Work item
Only one stretch of the data below is wanted: the lines from the one with "FAN pin SIG: D18 -> VN" through the one with "DIGITS pin DIO: D7 -> TX", repeated exactly.

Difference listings
____
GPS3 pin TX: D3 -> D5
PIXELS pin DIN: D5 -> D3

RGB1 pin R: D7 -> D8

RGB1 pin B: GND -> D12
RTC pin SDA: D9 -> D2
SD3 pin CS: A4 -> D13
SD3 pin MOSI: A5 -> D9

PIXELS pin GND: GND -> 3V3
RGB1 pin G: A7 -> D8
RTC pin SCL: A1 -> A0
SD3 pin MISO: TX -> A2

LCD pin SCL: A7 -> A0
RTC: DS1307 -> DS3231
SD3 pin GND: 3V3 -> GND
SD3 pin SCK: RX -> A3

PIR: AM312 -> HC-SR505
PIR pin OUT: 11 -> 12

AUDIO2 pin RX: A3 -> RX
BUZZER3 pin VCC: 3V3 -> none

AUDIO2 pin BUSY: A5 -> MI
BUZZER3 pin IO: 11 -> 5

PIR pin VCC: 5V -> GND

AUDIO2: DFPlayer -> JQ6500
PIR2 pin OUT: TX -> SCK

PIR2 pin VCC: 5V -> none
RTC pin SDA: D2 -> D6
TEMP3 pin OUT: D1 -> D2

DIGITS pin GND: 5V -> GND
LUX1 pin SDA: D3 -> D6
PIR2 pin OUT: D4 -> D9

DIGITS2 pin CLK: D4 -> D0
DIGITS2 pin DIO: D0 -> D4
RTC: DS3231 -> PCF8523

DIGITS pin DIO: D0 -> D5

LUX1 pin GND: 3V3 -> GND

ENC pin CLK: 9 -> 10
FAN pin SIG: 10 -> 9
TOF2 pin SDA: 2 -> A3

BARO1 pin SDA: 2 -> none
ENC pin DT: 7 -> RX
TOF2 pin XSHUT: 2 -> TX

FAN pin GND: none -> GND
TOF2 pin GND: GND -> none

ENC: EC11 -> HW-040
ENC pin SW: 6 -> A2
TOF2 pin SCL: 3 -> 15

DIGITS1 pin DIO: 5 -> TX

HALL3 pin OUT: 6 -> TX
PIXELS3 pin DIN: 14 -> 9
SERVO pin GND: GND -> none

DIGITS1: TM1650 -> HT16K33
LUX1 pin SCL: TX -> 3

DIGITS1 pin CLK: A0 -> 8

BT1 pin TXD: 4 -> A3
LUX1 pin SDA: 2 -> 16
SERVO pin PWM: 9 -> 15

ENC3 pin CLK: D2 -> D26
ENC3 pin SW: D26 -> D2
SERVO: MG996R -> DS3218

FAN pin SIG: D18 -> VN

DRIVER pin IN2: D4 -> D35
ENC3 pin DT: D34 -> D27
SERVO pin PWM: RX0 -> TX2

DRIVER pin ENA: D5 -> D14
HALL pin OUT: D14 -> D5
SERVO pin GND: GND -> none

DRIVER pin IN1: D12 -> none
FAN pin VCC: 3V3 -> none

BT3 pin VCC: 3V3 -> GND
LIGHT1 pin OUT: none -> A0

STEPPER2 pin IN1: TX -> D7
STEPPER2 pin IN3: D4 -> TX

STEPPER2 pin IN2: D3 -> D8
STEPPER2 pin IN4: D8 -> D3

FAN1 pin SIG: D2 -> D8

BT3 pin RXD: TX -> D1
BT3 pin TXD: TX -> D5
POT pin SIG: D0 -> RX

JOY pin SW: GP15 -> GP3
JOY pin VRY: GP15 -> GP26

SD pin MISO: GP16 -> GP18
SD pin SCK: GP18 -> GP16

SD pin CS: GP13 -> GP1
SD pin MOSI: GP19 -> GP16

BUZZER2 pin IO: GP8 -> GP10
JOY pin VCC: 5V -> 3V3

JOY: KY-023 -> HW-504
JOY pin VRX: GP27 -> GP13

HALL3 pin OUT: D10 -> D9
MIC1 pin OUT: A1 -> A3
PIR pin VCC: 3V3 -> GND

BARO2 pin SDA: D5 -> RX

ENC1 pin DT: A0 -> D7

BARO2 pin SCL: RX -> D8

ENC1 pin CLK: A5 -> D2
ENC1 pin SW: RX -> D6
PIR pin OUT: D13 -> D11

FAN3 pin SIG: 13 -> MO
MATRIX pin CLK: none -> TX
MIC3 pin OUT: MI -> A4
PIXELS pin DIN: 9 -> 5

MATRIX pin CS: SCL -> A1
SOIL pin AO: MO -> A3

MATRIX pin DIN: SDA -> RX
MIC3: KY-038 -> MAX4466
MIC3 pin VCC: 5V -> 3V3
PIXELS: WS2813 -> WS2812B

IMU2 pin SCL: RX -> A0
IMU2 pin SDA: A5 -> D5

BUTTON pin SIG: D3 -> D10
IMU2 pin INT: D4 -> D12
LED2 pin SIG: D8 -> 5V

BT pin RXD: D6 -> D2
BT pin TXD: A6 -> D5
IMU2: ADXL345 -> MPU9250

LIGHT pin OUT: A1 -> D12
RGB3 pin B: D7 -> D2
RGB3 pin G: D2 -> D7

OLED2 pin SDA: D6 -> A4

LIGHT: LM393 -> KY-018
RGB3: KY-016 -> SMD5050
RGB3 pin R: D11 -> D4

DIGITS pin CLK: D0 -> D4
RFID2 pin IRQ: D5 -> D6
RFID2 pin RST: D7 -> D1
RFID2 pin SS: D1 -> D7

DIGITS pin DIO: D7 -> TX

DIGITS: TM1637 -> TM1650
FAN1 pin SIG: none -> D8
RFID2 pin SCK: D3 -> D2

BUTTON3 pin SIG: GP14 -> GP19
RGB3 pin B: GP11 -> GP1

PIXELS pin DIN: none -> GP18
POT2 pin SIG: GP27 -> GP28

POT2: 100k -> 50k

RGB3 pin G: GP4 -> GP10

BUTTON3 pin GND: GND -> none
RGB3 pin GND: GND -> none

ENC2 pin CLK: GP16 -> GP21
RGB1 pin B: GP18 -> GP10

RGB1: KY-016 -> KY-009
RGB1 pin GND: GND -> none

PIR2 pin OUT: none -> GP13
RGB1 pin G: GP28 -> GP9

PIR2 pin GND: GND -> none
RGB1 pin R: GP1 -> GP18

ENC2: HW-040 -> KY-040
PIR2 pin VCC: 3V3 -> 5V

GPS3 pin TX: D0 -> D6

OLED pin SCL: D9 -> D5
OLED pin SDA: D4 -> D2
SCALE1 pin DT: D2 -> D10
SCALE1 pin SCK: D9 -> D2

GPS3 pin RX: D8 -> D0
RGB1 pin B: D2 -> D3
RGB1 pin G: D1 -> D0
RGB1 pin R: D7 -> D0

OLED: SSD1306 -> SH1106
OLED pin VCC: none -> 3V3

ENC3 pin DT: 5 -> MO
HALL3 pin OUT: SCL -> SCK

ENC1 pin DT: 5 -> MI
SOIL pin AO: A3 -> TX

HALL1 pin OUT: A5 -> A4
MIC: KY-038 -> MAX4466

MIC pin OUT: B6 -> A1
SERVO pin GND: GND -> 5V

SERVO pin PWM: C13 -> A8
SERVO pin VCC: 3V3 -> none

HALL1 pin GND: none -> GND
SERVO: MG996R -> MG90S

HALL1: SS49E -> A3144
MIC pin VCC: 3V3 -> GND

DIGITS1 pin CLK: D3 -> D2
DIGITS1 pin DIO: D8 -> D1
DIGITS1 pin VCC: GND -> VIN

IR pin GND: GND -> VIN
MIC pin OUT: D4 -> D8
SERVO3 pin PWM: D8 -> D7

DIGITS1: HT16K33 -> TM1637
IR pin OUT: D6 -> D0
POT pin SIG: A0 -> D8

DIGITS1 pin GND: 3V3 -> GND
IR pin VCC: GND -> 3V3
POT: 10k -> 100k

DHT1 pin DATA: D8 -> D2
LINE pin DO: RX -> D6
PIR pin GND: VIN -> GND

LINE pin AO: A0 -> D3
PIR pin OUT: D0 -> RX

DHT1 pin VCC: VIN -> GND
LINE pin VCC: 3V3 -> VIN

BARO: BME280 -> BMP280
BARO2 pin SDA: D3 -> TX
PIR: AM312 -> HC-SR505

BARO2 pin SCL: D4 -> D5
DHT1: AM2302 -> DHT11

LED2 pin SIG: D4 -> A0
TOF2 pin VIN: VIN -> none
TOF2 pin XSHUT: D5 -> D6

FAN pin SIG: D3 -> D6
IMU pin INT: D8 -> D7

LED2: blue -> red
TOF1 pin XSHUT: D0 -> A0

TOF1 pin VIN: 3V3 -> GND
____
Exercise response
FAN pin SIG: D18 -> VN

DRIVER pin IN2: D4 -> D35
ENC3 pin DT: D34 -> D27
SERVO pin PWM: RX0 -> TX2

DRIVER pin ENA: D5 -> D14
HALL pin OUT: D14 -> D5
SERVO pin GND: GND -> none

DRIVER pin IN1: D12 -> none
FAN pin VCC: 3V3 -> none

BT3 pin VCC: 3V3 -> GND
LIGHT1 pin OUT: none -> A0

STEPPER2 pin IN1: TX -> D7
STEPPER2 pin IN3: D4 -> TX

STEPPER2 pin IN2: D3 -> D8
STEPPER2 pin IN4: D8 -> D3

FAN1 pin SIG: D2 -> D8

BT3 pin RXD: TX -> D1
BT3 pin TXD: TX -> D5
POT pin SIG: D0 -> RX

JOY pin SW: GP15 -> GP3
JOY pin VRY: GP15 -> GP26

SD pin MISO: GP16 -> GP18
SD pin SCK: GP18 -> GP16

SD pin CS: GP13 -> GP1
SD pin MOSI: GP19 -> GP16

BUZZER2 pin IO: GP8 -> GP10
JOY pin VCC: 5V -> 3V3

JOY: KY-023 -> HW-504
JOY pin VRX: GP27 -> GP13

HALL3 pin OUT: D10 -> D9
MIC1 pin OUT: A1 -> A3
PIR pin VCC: 3V3 -> GND

BARO2 pin SDA: D5 -> RX

ENC1 pin DT: A0 -> D7

BARO2 pin SCL: RX -> D8

ENC1 pin CLK: A5 -> D2
ENC1 pin SW: RX -> D6
PIR pin OUT: D13 -> D11

FAN3 pin SIG: 13 -> MO
MATRIX pin CLK: none -> TX
MIC3 pin OUT: MI -> A4
PIXELS pin DIN: 9 -> 5

MATRIX pin CS: SCL -> A1
SOIL pin AO: MO -> A3

MATRIX pin DIN: SDA -> RX
MIC3: KY-038 -> MAX4466
MIC3 pin VCC: 5V -> 3V3
PIXELS: WS2813 -> WS2812B

IMU2 pin SCL: RX -> A0
IMU2 pin SDA: A5 -> D5

BUTTON pin SIG: D3 -> D10
IMU2 pin INT: D4 -> D12
LED2 pin SIG: D8 -> 5V

BT pin RXD: D6 -> D2
BT pin TXD: A6 -> D5
IMU2: ADXL345 -> MPU9250

LIGHT pin OUT: A1 -> D12
RGB3 pin B: D7 -> D2
RGB3 pin G: D2 -> D7

OLED2 pin SDA: D6 -> A4

LIGHT: LM393 -> KY-018
RGB3: KY-016 -> SMD5050
RGB3 pin R: D11 -> D4

DIGITS pin CLK: D0 -> D4
RFID2 pin IRQ: D5 -> D6
RFID2 pin RST: D7 -> D1
RFID2 pin SS: D1 -> D7

DIGITS pin DIO: D7 -> TX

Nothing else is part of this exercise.